(EXERCISE REQUIREMENTS) For the entries below, report the number of lines where the string "AGND" appears, and only that number.

(MATERIAL FOR THIS TASK)
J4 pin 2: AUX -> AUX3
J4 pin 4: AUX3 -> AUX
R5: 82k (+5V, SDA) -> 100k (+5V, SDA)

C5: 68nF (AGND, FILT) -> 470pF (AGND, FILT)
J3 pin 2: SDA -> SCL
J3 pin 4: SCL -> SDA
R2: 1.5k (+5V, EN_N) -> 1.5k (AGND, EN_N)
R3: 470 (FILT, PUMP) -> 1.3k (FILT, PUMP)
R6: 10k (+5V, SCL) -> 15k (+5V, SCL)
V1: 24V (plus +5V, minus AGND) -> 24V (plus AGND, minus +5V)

--

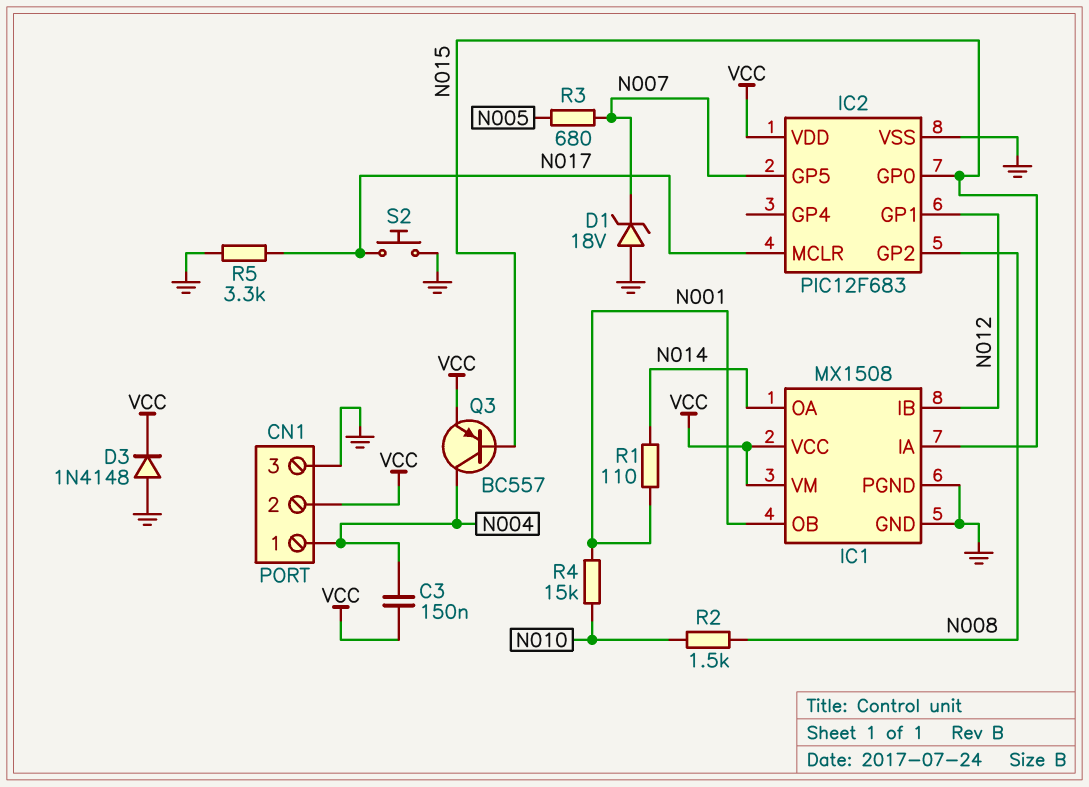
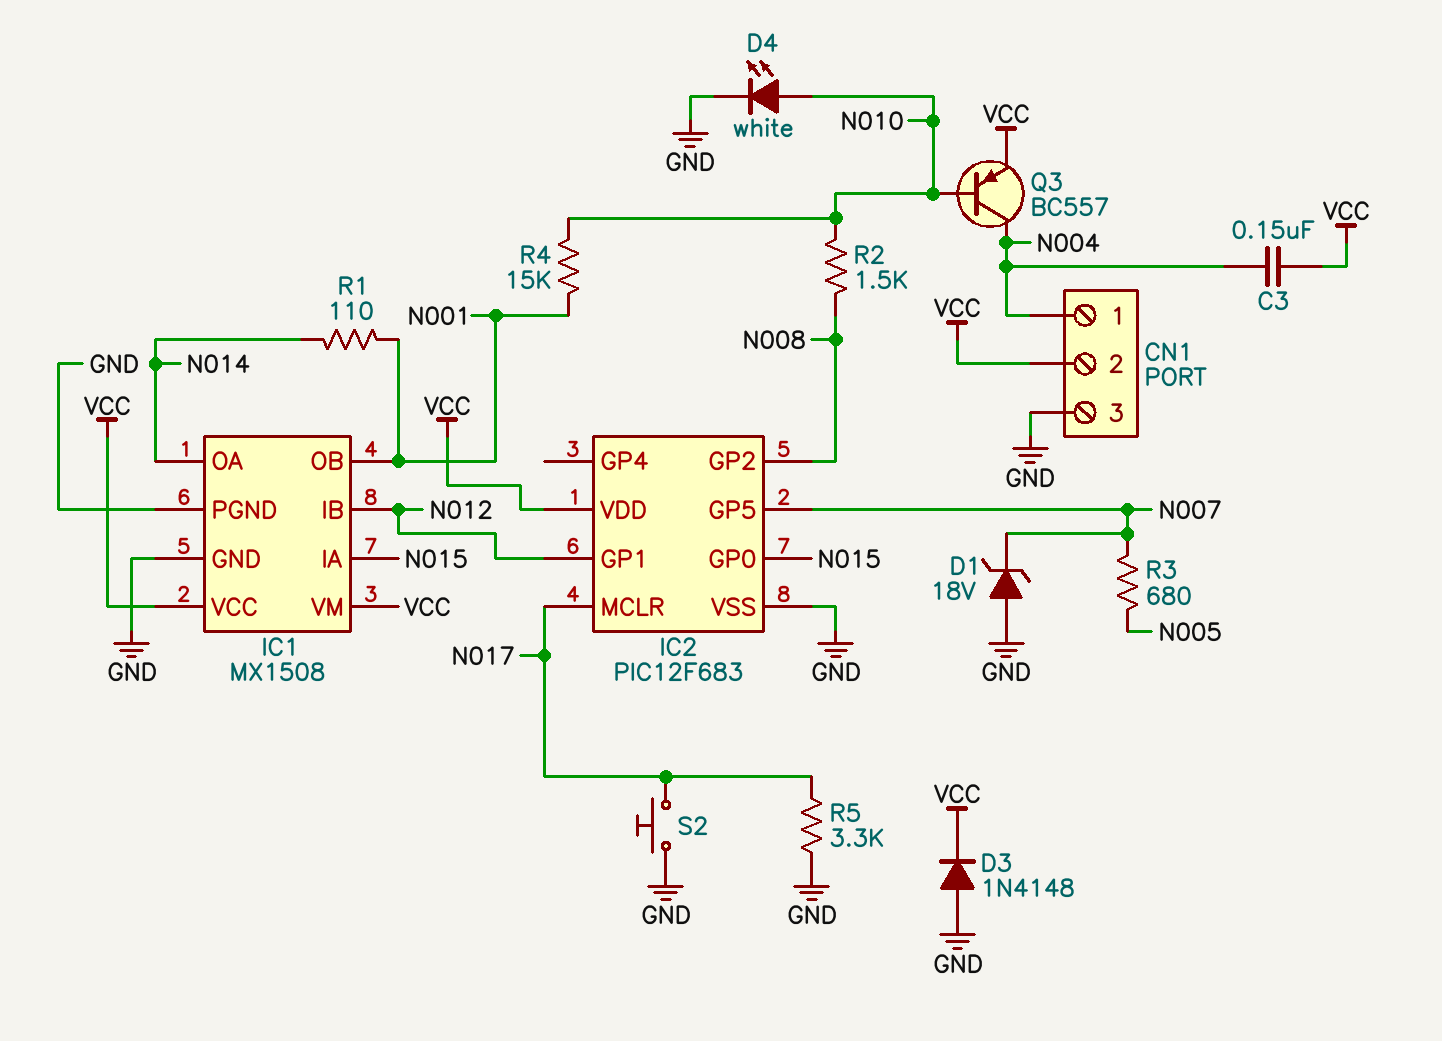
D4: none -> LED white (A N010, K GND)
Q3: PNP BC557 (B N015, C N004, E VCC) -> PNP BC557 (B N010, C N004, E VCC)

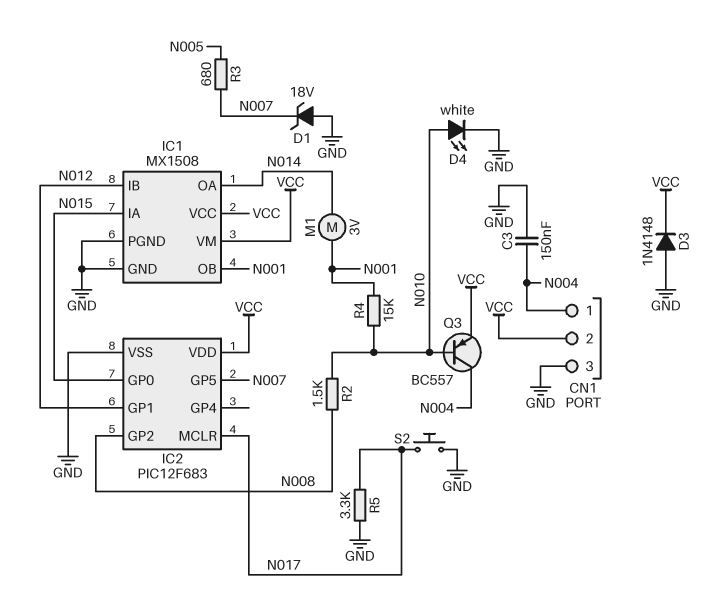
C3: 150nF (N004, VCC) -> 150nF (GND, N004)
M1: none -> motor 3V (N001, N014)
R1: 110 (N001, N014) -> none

==

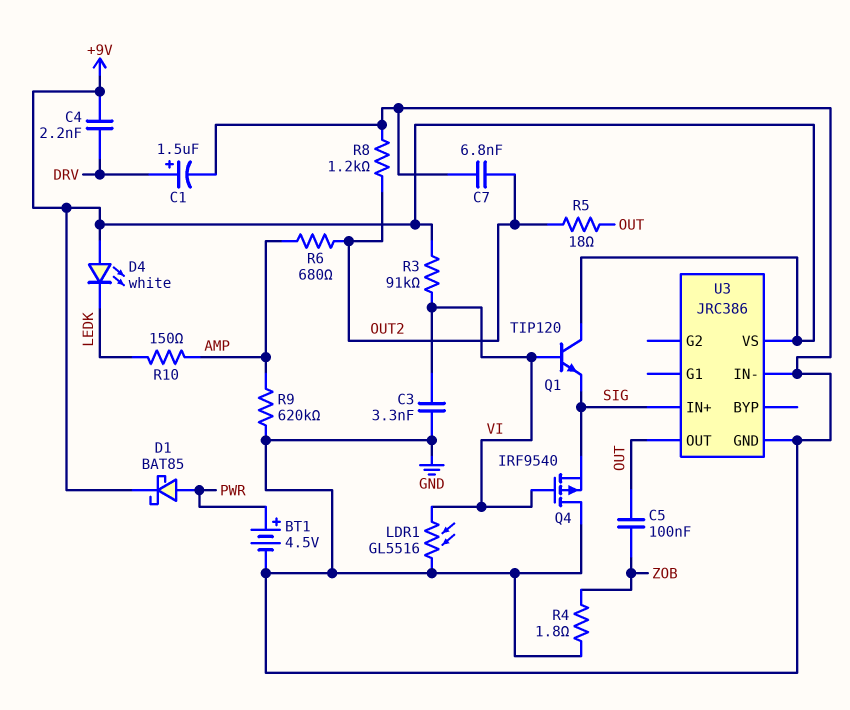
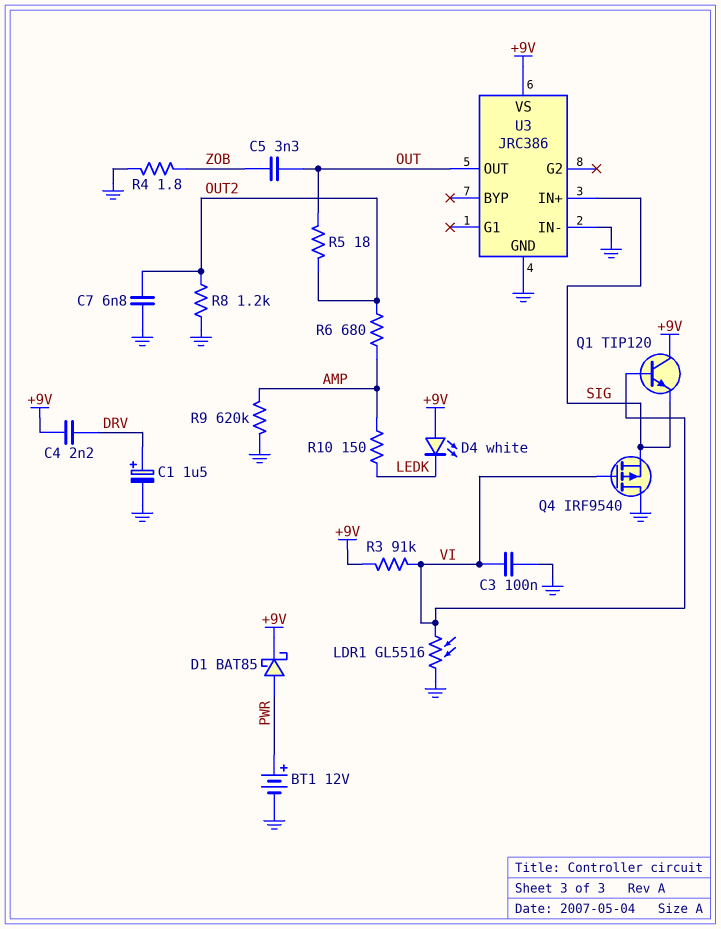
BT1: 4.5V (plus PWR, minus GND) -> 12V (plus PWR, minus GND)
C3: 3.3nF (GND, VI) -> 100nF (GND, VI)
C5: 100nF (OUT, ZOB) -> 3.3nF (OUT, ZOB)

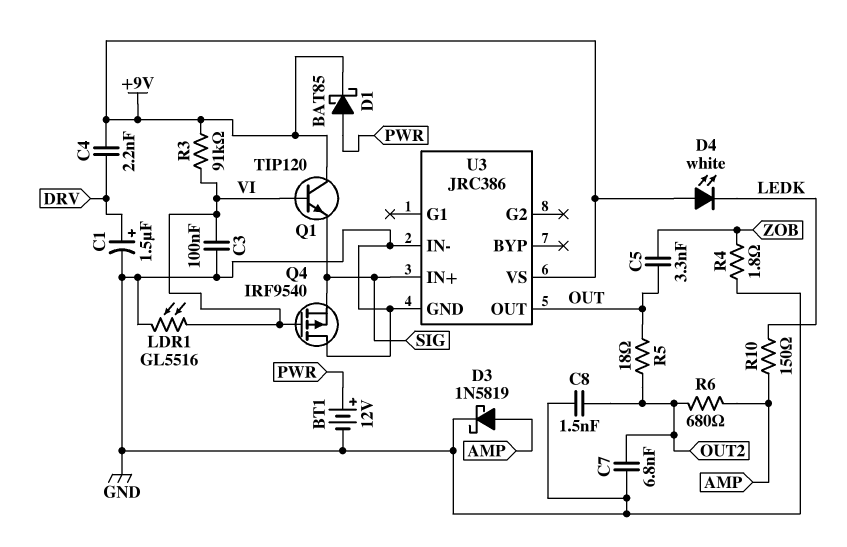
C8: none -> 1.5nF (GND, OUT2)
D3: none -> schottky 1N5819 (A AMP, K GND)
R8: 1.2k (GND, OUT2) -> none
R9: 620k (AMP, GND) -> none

(TASK OUTPUT) 3